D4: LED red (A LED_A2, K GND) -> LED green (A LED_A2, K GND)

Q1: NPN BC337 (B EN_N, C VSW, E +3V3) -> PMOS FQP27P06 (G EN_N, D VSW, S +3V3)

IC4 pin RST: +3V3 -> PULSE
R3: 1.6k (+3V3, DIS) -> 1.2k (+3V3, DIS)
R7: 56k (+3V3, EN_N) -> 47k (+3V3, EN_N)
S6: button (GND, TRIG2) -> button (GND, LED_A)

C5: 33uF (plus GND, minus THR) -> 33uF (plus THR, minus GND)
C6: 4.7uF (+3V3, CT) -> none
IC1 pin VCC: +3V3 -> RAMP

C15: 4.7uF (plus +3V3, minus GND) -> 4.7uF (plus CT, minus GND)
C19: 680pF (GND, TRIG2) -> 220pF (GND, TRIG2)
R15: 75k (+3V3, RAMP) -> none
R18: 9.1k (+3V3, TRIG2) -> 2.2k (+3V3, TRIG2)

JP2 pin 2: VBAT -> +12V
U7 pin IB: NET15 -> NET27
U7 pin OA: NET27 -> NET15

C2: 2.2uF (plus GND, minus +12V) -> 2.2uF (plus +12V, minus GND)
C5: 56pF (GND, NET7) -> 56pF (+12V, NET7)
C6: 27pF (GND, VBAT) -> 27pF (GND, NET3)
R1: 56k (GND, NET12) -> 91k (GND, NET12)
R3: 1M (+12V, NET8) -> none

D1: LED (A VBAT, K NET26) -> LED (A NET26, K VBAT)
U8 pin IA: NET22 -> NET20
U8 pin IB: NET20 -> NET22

------------------------------------------------------------

* [Assigned task]: Print out all the entries above exactly.

* [Reply]:
D4: LED red (A LED_A2, K GND) -> LED green (A LED_A2, K GND)

Q1: NPN BC337 (B EN_N, C VSW, E +3V3) -> PMOS FQP27P06 (G EN_N, D VSW, S +3V3)

IC4 pin RST: +3V3 -> PULSE
R3: 1.6k (+3V3, DIS) -> 1.2k (+3V3, DIS)
R7: 56k (+3V3, EN_N) -> 47k (+3V3, EN_N)
S6: button (GND, TRIG2) -> button (GND, LED_A)

C5: 33uF (plus GND, minus THR) -> 33uF (plus THR, minus GND)
C6: 4.7uF (+3V3, CT) -> none
IC1 pin VCC: +3V3 -> RAMP

C15: 4.7uF (plus +3V3, minus GND) -> 4.7uF (plus CT, minus GND)
C19: 680pF (GND, TRIG2) -> 220pF (GND, TRIG2)
R15: 75k (+3V3, RAMP) -> none
R18: 9.1k (+3V3, TRIG2) -> 2.2k (+3V3, TRIG2)

JP2 pin 2: VBAT -> +12V
U7 pin IB: NET15 -> NET27
U7 pin OA: NET27 -> NET15

C2: 2.2uF (plus GND, minus +12V) -> 2.2uF (plus +12V, minus GND)
C5: 56pF (GND, NET7) -> 56pF (+12V, NET7)
C6: 27pF (GND, VBAT) -> 27pF (GND, NET3)
R1: 56k (GND, NET12) -> 91k (GND, NET12)
R3: 1M (+12V, NET8) -> none

D1: LED (A VBAT, K NET26) -> LED (A NET26, K VBAT)
U8 pin IA: NET22 -> NET20
U8 pin IB: NET20 -> NET22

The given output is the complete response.